▶ _Dataset entries_:
Segment Open

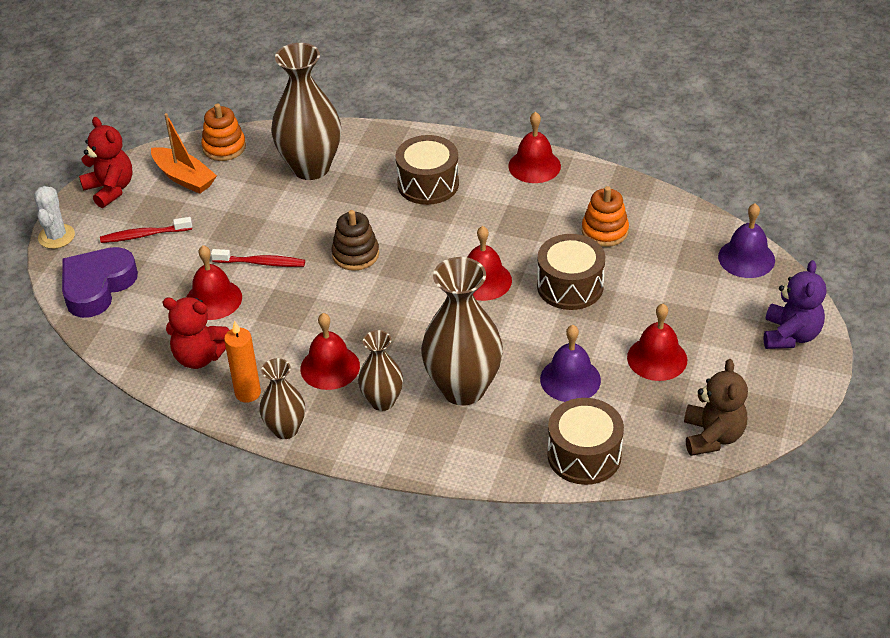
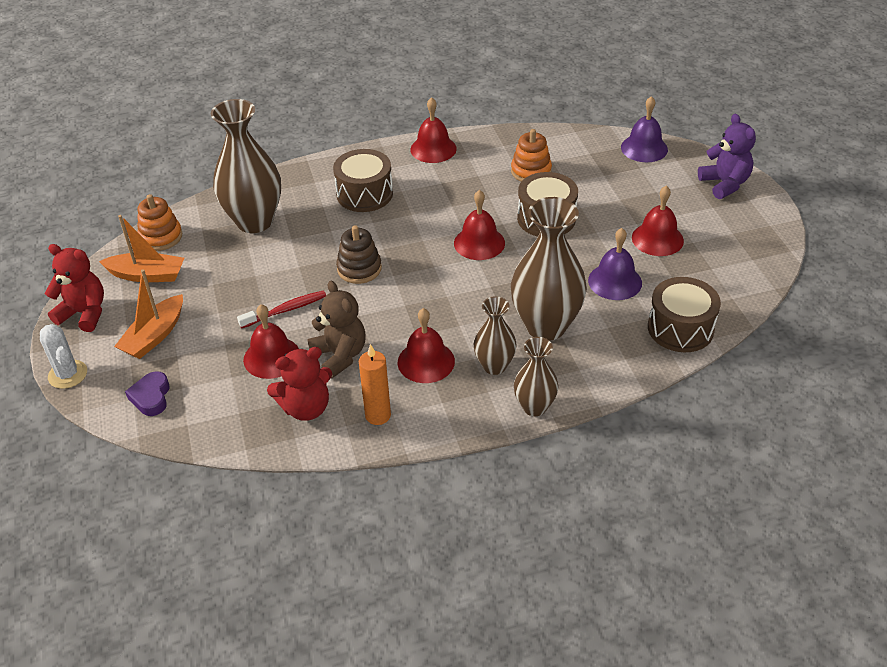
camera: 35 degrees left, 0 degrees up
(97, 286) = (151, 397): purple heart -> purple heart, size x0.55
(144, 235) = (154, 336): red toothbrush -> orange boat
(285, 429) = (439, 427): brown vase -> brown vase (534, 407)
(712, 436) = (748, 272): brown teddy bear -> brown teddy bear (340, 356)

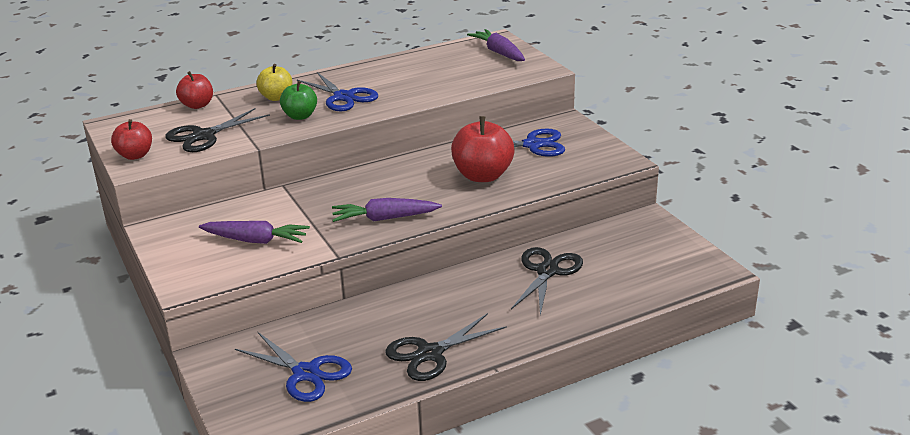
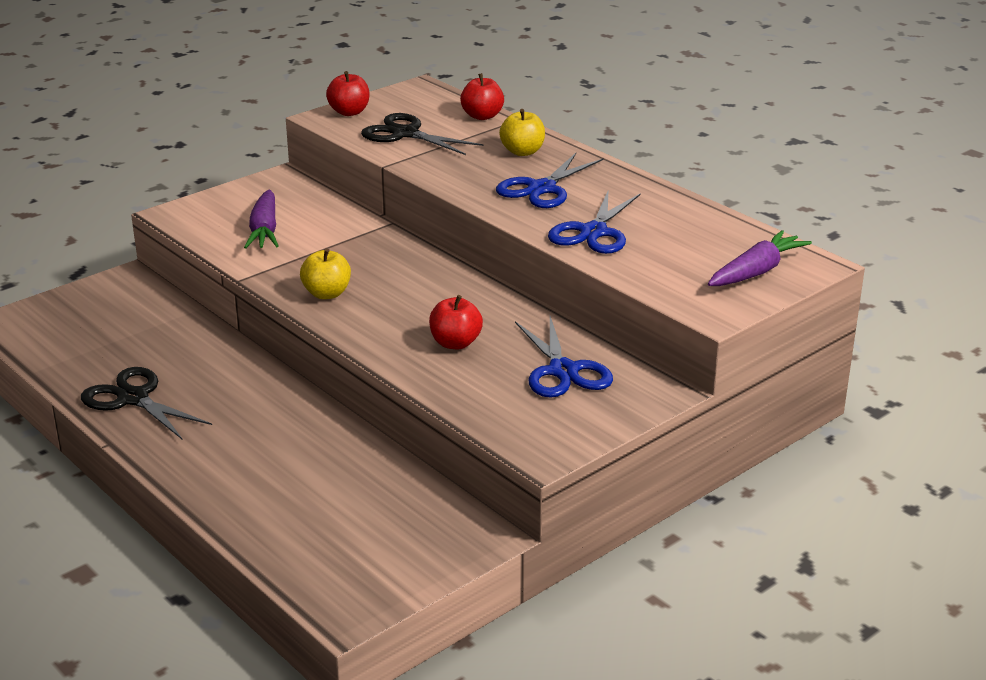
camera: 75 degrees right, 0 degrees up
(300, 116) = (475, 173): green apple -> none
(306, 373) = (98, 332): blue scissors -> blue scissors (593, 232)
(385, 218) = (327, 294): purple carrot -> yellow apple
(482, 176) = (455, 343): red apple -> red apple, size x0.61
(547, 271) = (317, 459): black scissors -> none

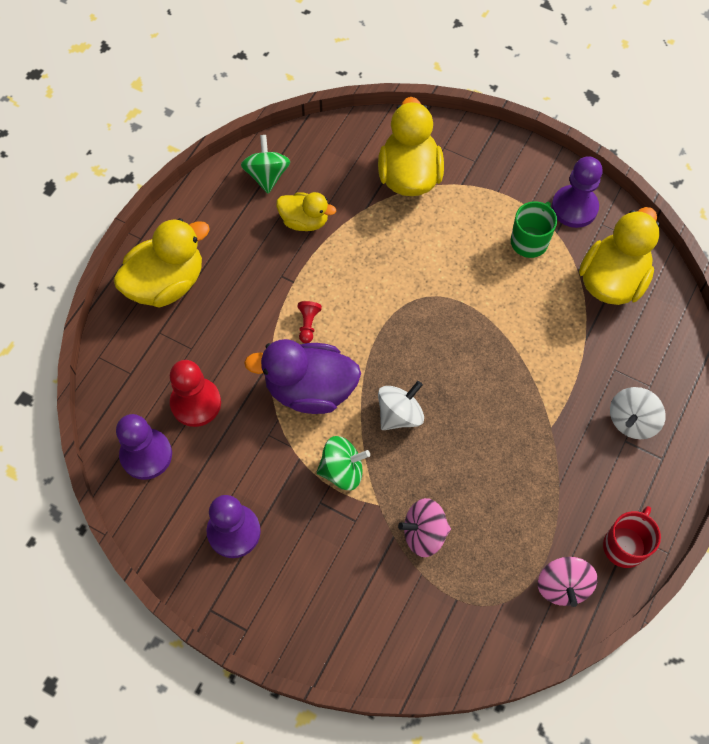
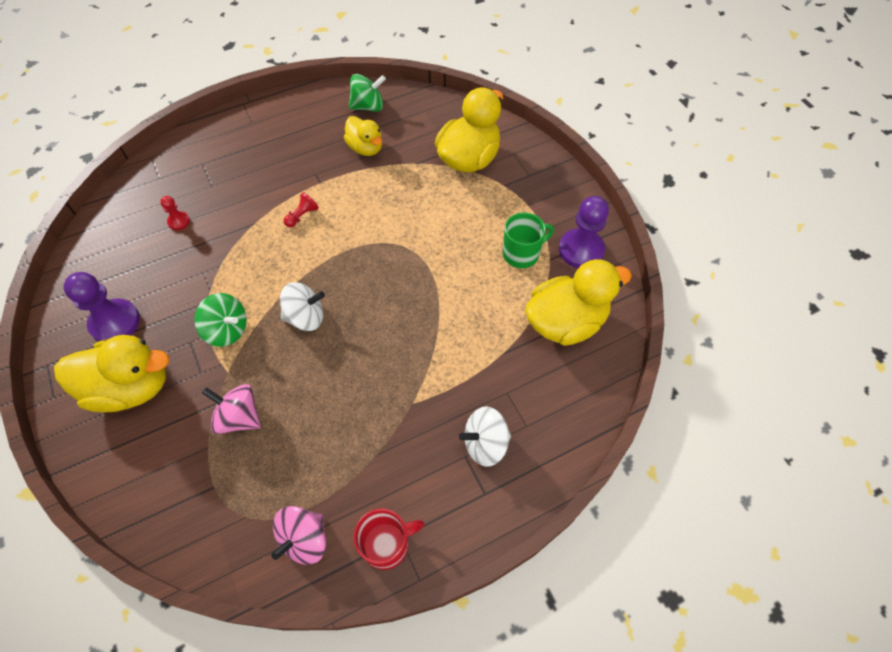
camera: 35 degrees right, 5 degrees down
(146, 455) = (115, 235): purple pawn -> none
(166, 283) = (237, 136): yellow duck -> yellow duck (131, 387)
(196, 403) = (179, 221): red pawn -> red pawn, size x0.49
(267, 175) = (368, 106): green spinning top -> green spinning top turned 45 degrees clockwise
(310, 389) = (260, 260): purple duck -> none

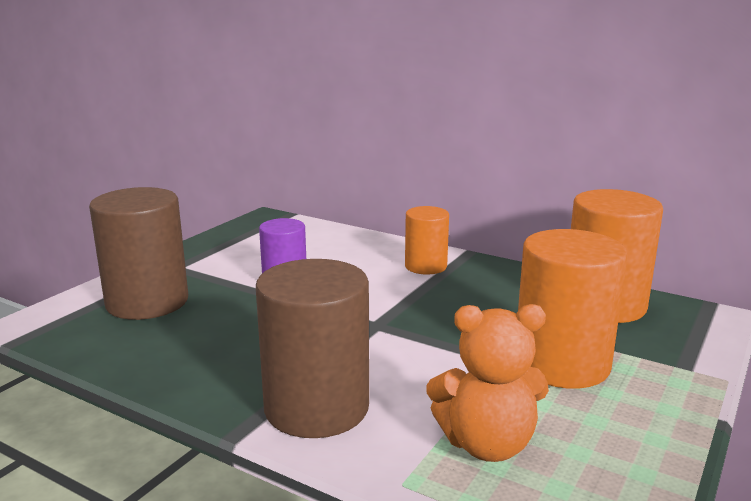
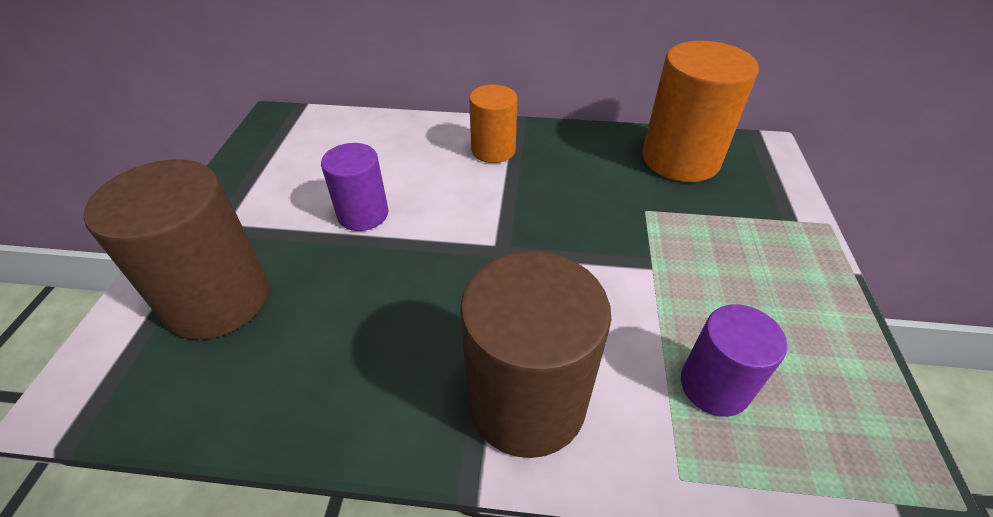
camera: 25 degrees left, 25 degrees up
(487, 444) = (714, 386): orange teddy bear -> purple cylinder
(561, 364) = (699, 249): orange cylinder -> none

Segment Closed

Copy every line of the data where "degrees" is found.

camera: 35 degrees left, 0 degrees up
camera: 75 degrees right, 0 degrees up
camera: 35 degrees right, 5 degrees down
(267, 175) = (368, 106): green spinning top -> green spinning top turned 45 degrees clockwise
camera: 25 degrees left, 25 degrees up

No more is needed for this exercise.